◆ RECORDS FOR THIS EXERCISE
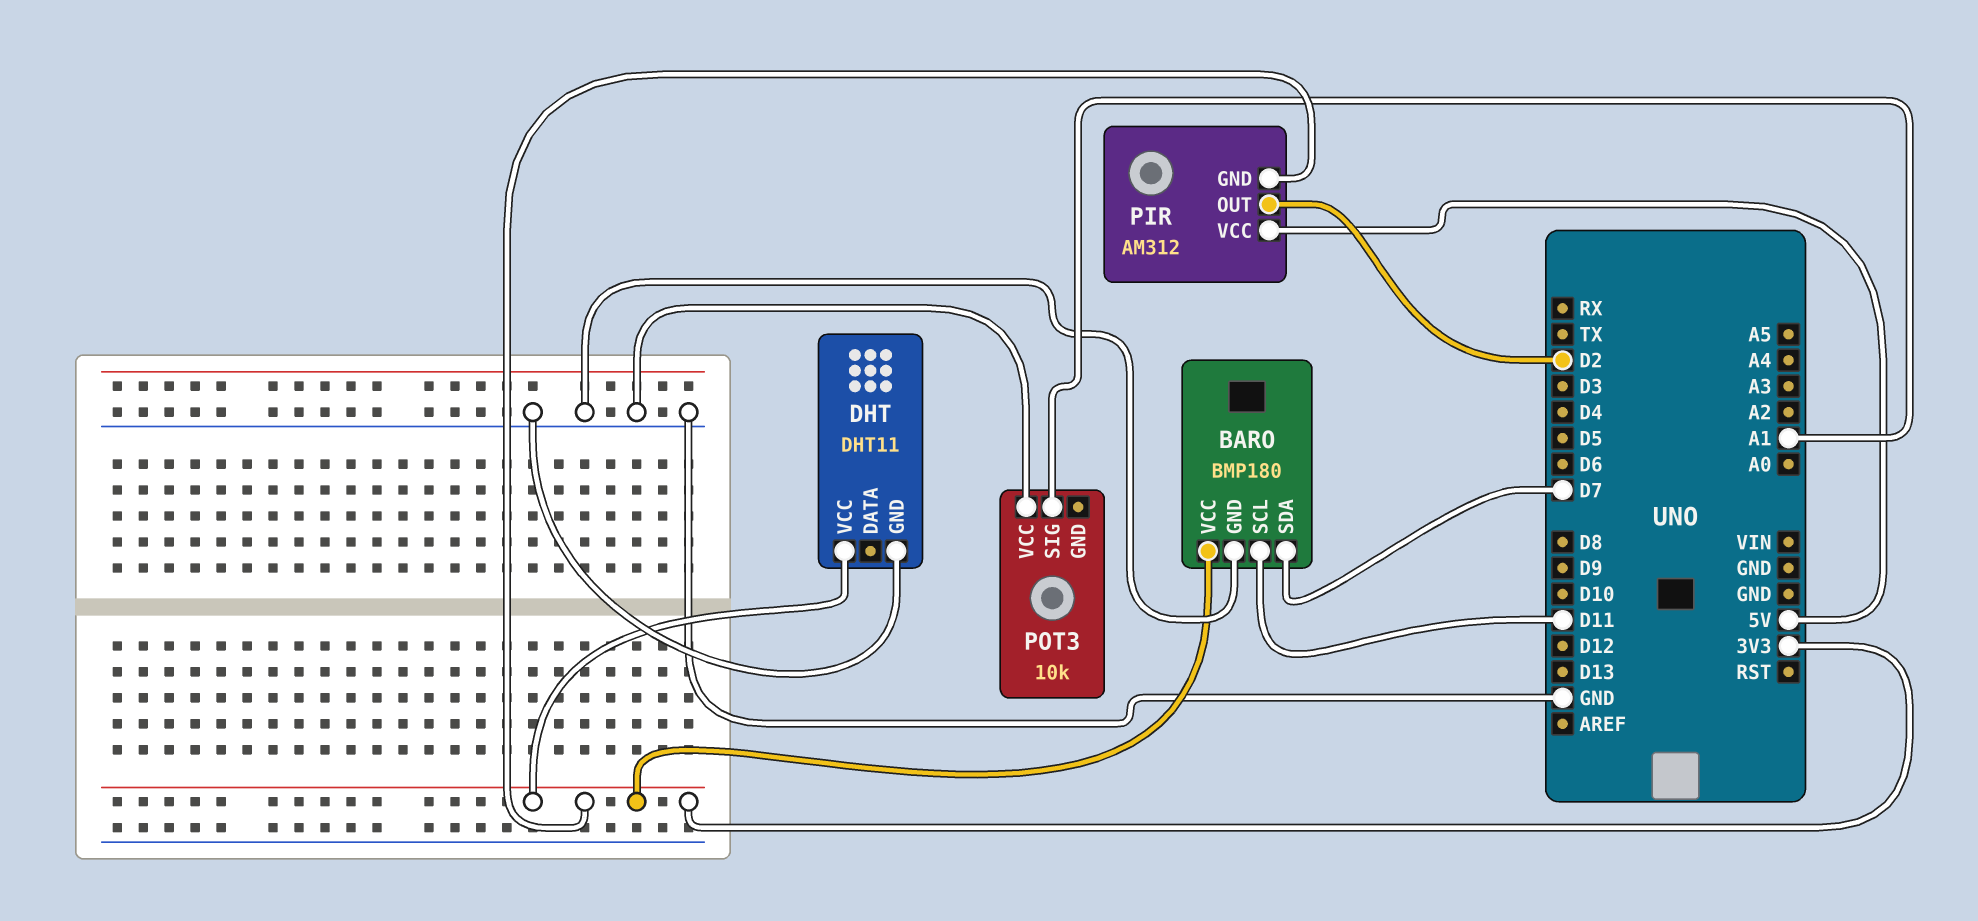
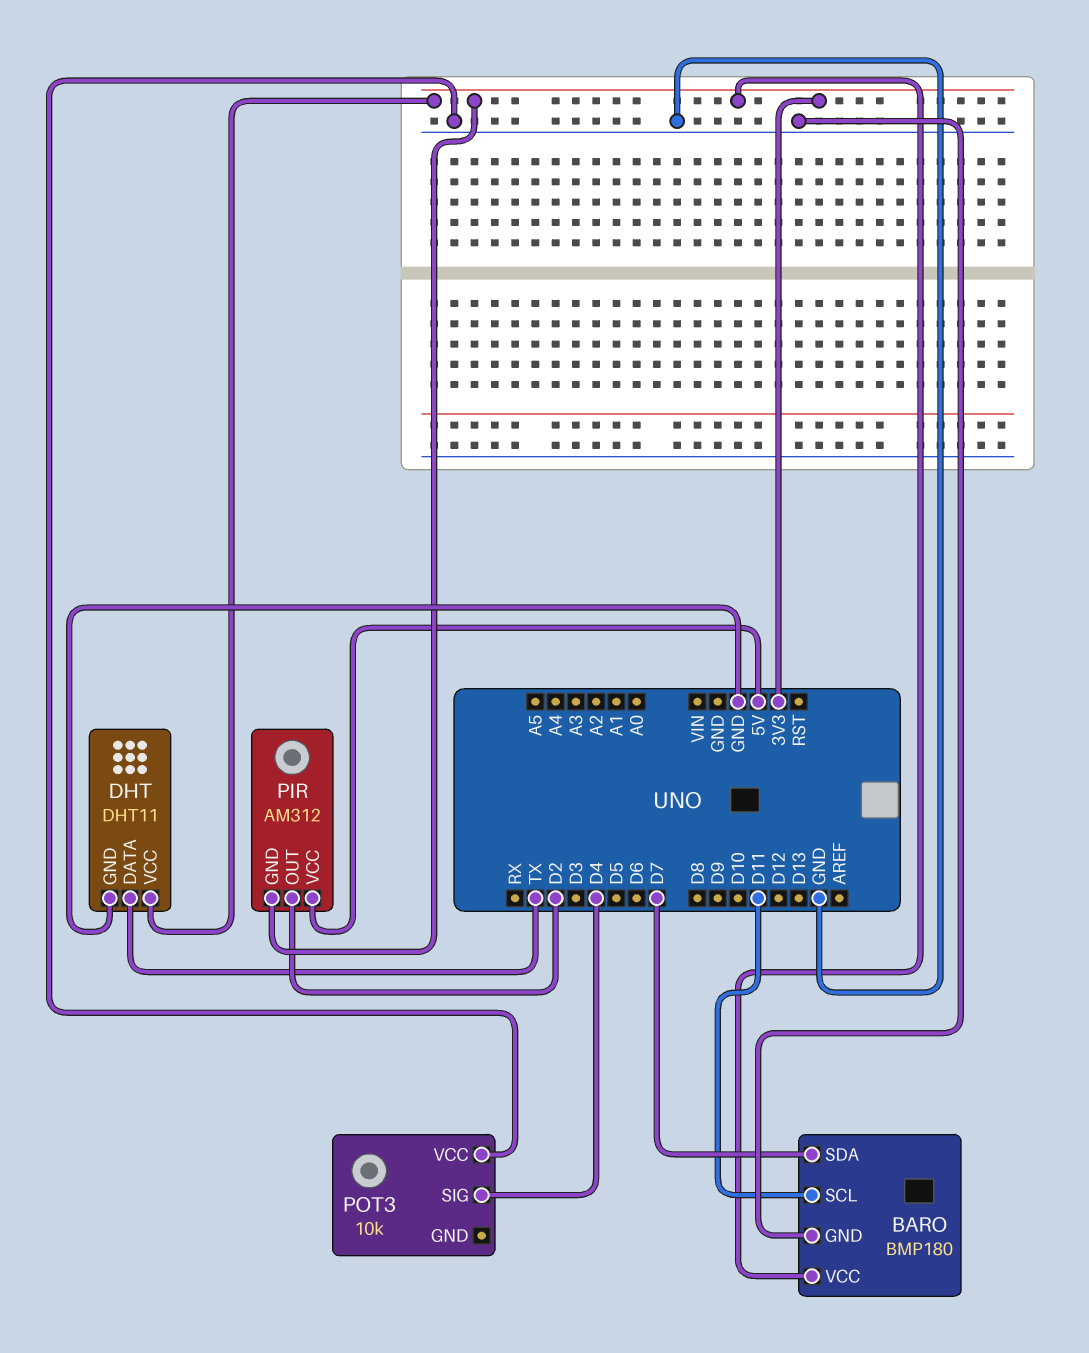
DHT pin DATA: none -> TX
POT3 pin SIG: A1 -> D4

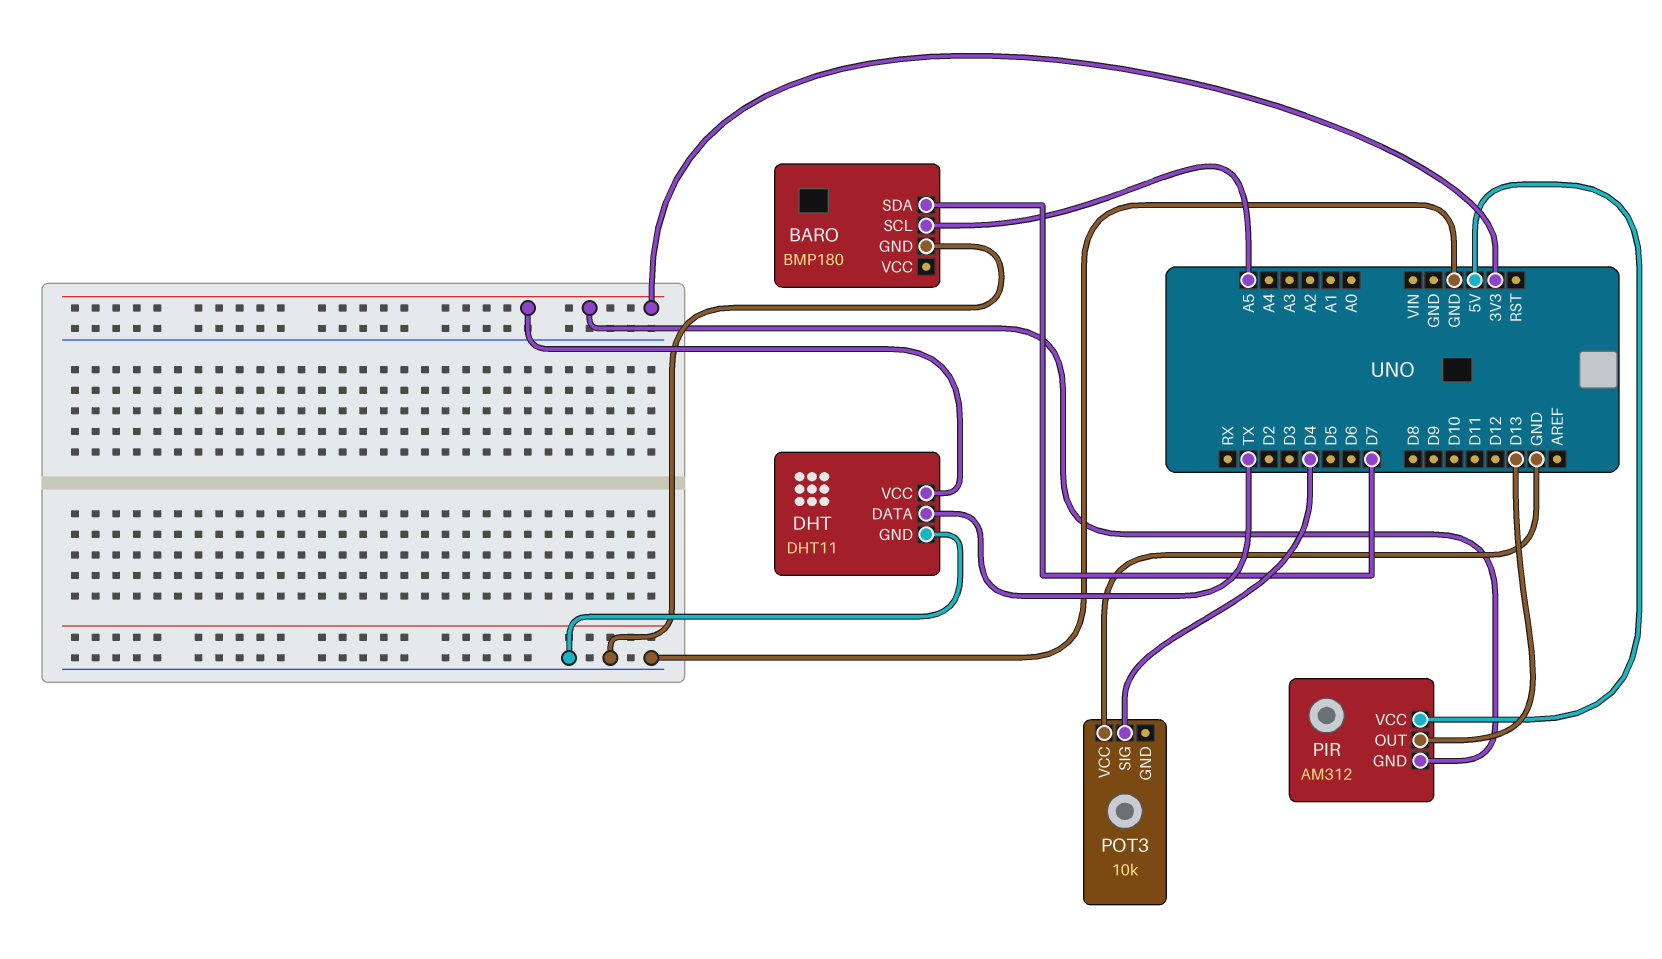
BARO pin SCL: D11 -> A5
BARO pin VCC: 3V3 -> none
PIR pin OUT: D2 -> D13

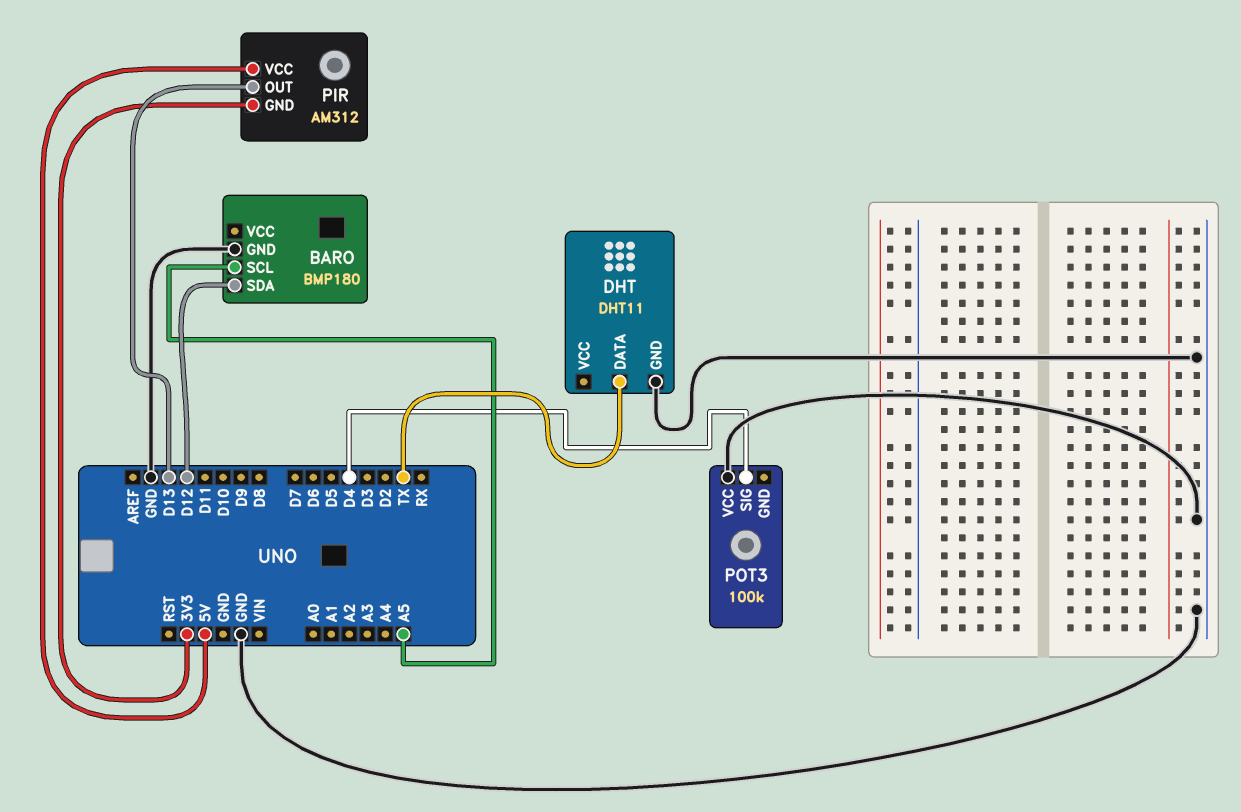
BARO pin SDA: D7 -> D12
DHT pin VCC: 3V3 -> none
POT3: 10k -> 100k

◆ PROBLEM TO WORK ON
Bring together all lines in the records where the word "BARO" is found.

◆ WRITTEN ANSWER
BARO pin SCL: D11 -> A5
BARO pin VCC: 3V3 -> none
BARO pin SDA: D7 -> D12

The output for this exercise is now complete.